======== DATA PROVIDED ========
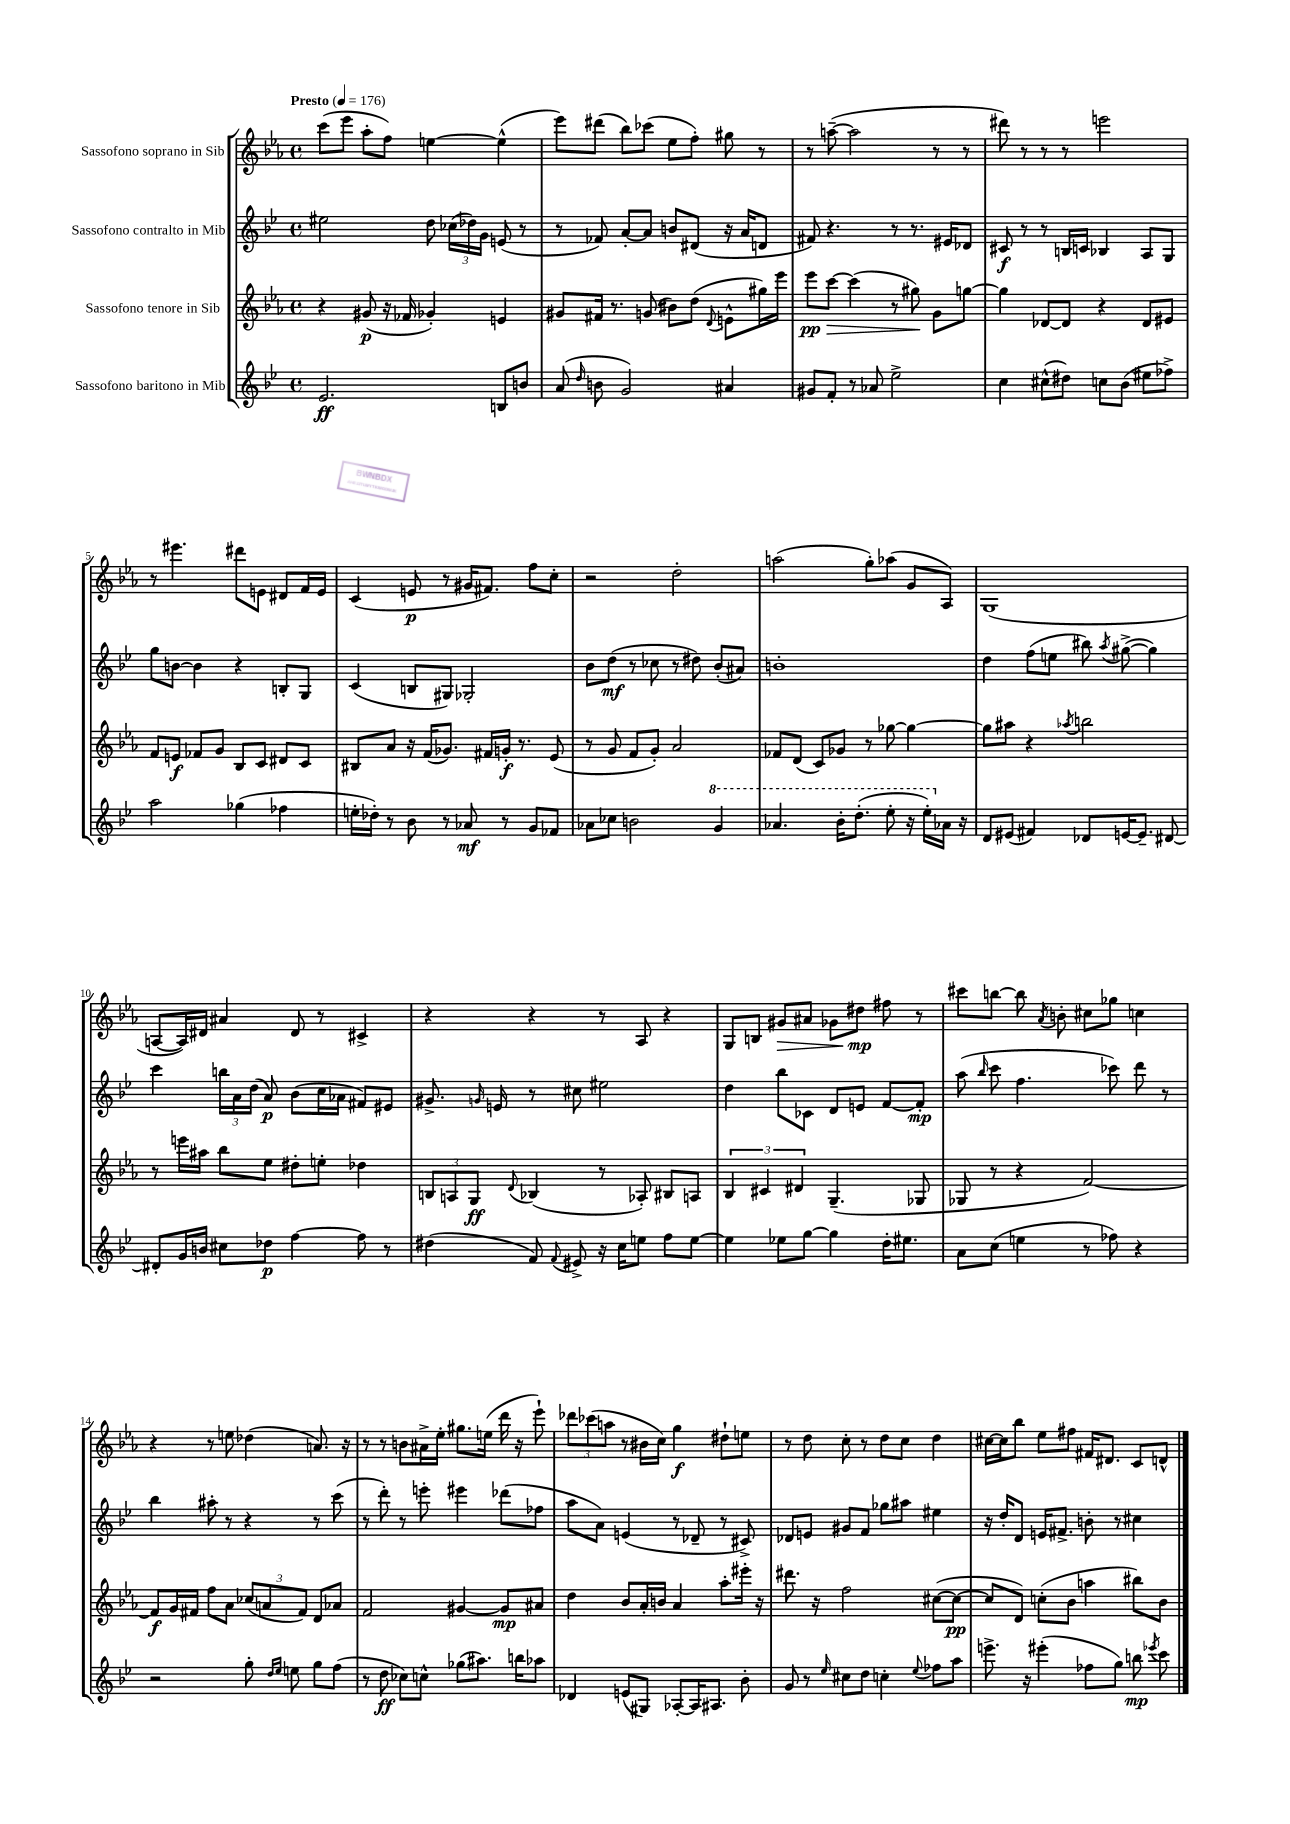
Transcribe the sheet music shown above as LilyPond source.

<<
\new StaffGroup <<
\new Staff = "s0" \with { instrumentName = "Sassofono soprano in Sib" } {
    \clef treble \key ees \major \defaultTimeSignature \time 4/4 \tempo "Presto" 4 = 176
    \autoBeamOff c'''8[( ees'''8] aes''8[-. f''8]) e''4~ e''4-^( |
    ees'''8[) dis'''8]( bes''8[) ces'''8]( ees''8[ f''8]-.) gis''8 r8 |
    r8 a''8~--( a''2 r8 r8 |
    dis'''8) r8 r8 r8 e'''2 |
    r8 eis'''4. dis'''8[ e'8] dis'8[ f'16 e'16] |
    c'4( e'8\p r8 gis'16[ fis'8.]) f''8[ c''8]-. |
    r2 d''2-. |
    a''2( g''8[-.) aes''8]( g'8[ aes8]) |
    g1( |
    a8[~ a16) dis'16] ais'4 dis'8 r8 cis'4-> |
    r4 r4 r8 aes8 r4 |
    g8[ b8] gis'8[\> ais'8] ges'8[ dis''8]\mp\! fis''8 r8 |
    cis'''8[ b''8]~ b''8 \acciaccatura { aes'8 } b'8-. cis''8[ ges''8] c''4 |
    r4 r8 e''8 des''4( a'8.) r16 |
    r8 r8 b'8[ ais'16-> ees''16]-. gis''8.[ e''16]( d'''16 r16 ees'''8-!) |
    \tuplet 3/2 { des'''8[ ces'''8( a''8] } r8 bis'16[ c''16]) g''4\f dis''8[-! e''8] |
    r8 d''8 c''8-. r8 d''8[ c''8] d''4 |
    cis''16[~ cis''16 bes''8] ees''8[ fis''8] fis'16[ dis'8.] c'8[ d'8]-^ \bar "|." |
}
\new Staff = "s1" \with { instrumentName = "Sassofono contralto in Mib" } {
    \clef treble \key bes \major \defaultTimeSignature \time 4/4
    \autoBeamOff eis''2 d''8 \tuplet 3/2 { ces''16[( des''16) g'16] } e'8( r8 |
    r8 fes'8) a'8[~-. a'8] b'8[ dis'8]( r16 a'16[ d'8] |
    fis'8) r4. r8 r8. eis'16[ des'8] |
    cis'8\f r8 r8 b16[ c'16] bes4 a8[ g8] |
    g''8[ b'8]~ b'4 r4 b8[-. g8] |
    c'4( b8[ gis8]) ges2-. |
    bes'8[ d''8]\mf( r8 ces''8 r8 dis''8) bes'8[-.( ais'8]) |
    b'1-. |
    d''4 f''8[( e''8] bis''8) \acciaccatura { a''8 } gis''8~->( gis''4) |
    c'''4 \tuplet 3/2 { b''16[ a'16 d''16]( } a'8\p) bes'8[( c''16 aes'16] fis'8[) eis'8] |
    gis'8.-> \grace { g'16 } e'16 r8 cis''8 eis''2 |
    d''4 bes''8[ ces'8] d'8[ e'8] f'8[~ f'8]-.\mp |
    a''8( \grace { bes''16 } c'''8 f''4. ces'''8) d'''8 r8 |
    bes''4 ais''8-. r8 r4 r8 c'''8( |
    r8 d'''8-.) r8 e'''8-. eis'''4 des'''8[( fes''8] |
    a''8[ a'8]) e'4( r8 des'8-- r8 cis'8->) |
    des'8[ e'8] gis'8[ f'8] ges''8[ ais''8] eis''4 |
    r16 d''16[-. d'8] e'16[ fis'8.]-> b'8-. r8 cis''4 \bar "|." |
}
\new Staff = "s2" \with { instrumentName = "Sassofono tenore in Sib" } {
    \clef treble \key ees \major \defaultTimeSignature \time 4/4
    \autoBeamOff r4 gis'8\p( r16 fes'16 ges'4-.) e'4 |
    gis'8[ fis'16] r8. g'8( bis'8[) d''8]( \appoggiatura { d'8 } e'8[-^ gis''16) ees'''16] |
    ees'''8[\pp\> c'''8]~ c'''4( r8 gis''8\!) g'8[ g''8]~ |
    g''4 des'8[~ des'8] r4 des'8[ eis'8] |
    f'8[ e'8]\f fes'8[ g'8] bes8[ c'8] dis'8[ c'8] |
    bis8[ aes'8] r16 f'16[( ges'8.]) fis'16[ g'16]-.\f r8. ees'8( |
    r8 g'8 f'8[ g'8]-.) aes'2 |
    fes'8[ d'8]( c'8[) ges'8] r8 ges''8~ ges''4~ |
    ges''8[ ais''8] r4 \acciaccatura { aes''8 } b''2 |
    r8 e'''16[ ais''16] bes''8[ ees''8] dis''8[-. e''8]-. des''4 |
    \tuplet 3/2 { b8[ a8 g8]\ff } \appoggiatura { d'8 } bes4( r8 aes8-.) bis8[ a8] |
    \tuplet 3/2 { bes4 cis'4 dis'4 } g4.--( ges8 |
    ges8 r8 r4 f'2~) |
    f'8[\f g'16 fis'16] f''8[ aes'8] \tuplet 3/2 { ces''8[( a'8 fis'8]) } d'8[ aes'8] |
    f'2 gis'4~ gis'8[\mp ais'8] |
    d''4 bes'8[ aes'16-. b'16] aes'4 aes''8[-. eis'''16]-. r16 |
    dis'''8. r16 f''2 cis''8[~( cis''8]~\pp |
    cis''8[ d'8]) c''8[-.( bes'8] a''4 bis''8[) bes'8] \bar "|." |
}
\new Staff = "s3" \with { instrumentName = "Sassofono baritono in Mib" } {
    \clef treble \key bes \major \defaultTimeSignature \time 4/4
    \autoBeamOff ees'2.\ff b8[ b'8] |
    a'8( \grace { d''16 } b'8 g'2) ais'4 |
    gis'8[ f'8]-. r8 aes'8 ees''2-> |
    c''4 cis''8[-^( dis''8]) c''8[ bes'8]( eis''8[ fes''8]->) |
    a''2 ges''4( fes''4 |
    e''16[-. des''16]-.) r8 bes'8 r8 aes'8\mf r8 g'8[ fes'8] |
    aes'8[ ces''8] b'2 \ottava #1 g''4 |
    aes''4. bes''16[-. d'''8.]-.( ees'''8-. r16 ees'''16[-.) \ottava #0 aes'16] r16 |
    d'8[ eis'8]( fis'4) des'8[ e'16~ e'8.]-- dis'8~ |
    dis'8[-. g'16 b'16] cis''8[ des''8]\p f''4~ f''8 r8 |
    dis''4( f'8) \appoggiatura { f'8 } eis'8-> r16 c''16[ e''8] f''8[ e''8]~ |
    e''4 ees''8[ g''8]~ g''4 d''16[-. eis''8.] |
    a'8[ c''8]( e''4 r8 fes''8) r4 |
    r2 g''8-. \grace { d''16[ ees''16] } e''8 g''8[ f''8]( |
    r8 d''8\ff ces''8[) c''8]-^ ges''8[( ais''8.]) b''16[ aes''8] |
    des'4 e'8[( gis8]) aes8[~-. aes16 ais8.] bes'8-. |
    g'8 r8 \grace { ees''16 } cis''8[ d''8] c''4-. \appoggiatura { ees''8 } fes''8[ a''8] |
    e'''8.-> r16 eis'''4-.( fes''8[ g''8]) b''8\mp \acciaccatura { ees'''8 } c'''8 \bar "|." |
}
>>
>>
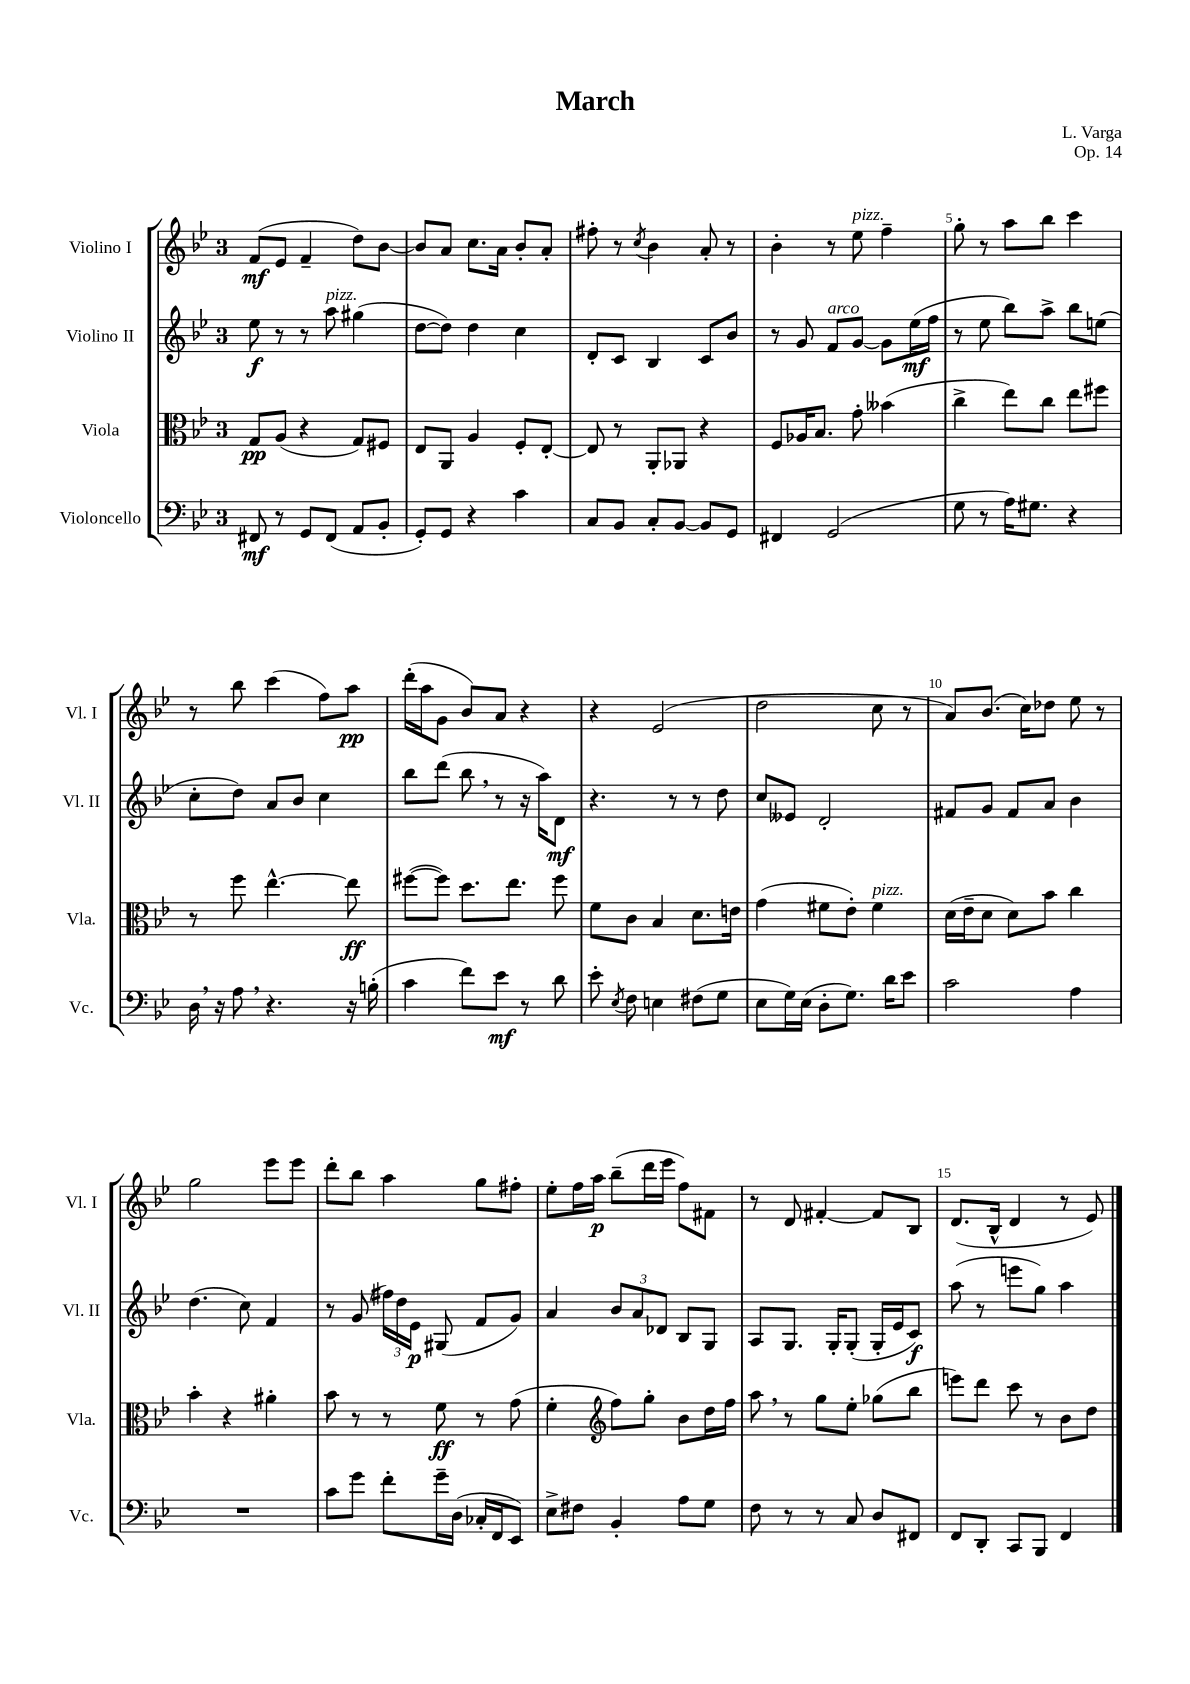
========
- [TASK OBJECTIVE]: Locate each line in the items that contains the word "Sassofono" and copy those lines out in full.

- [RESULT BELOW]:
\new Staff = "s0" \with { instrumentName = "Sassofono soprano in Sib" } {
\new Staff = "s1" \with { instrumentName = "Sassofono contralto in Mib" } {
\new Staff = "s2" \with { instrumentName = "Sassofono tenore in Sib" } {
\new Staff = "s3" \with { instrumentName = "Sassofono baritono in Mib" } {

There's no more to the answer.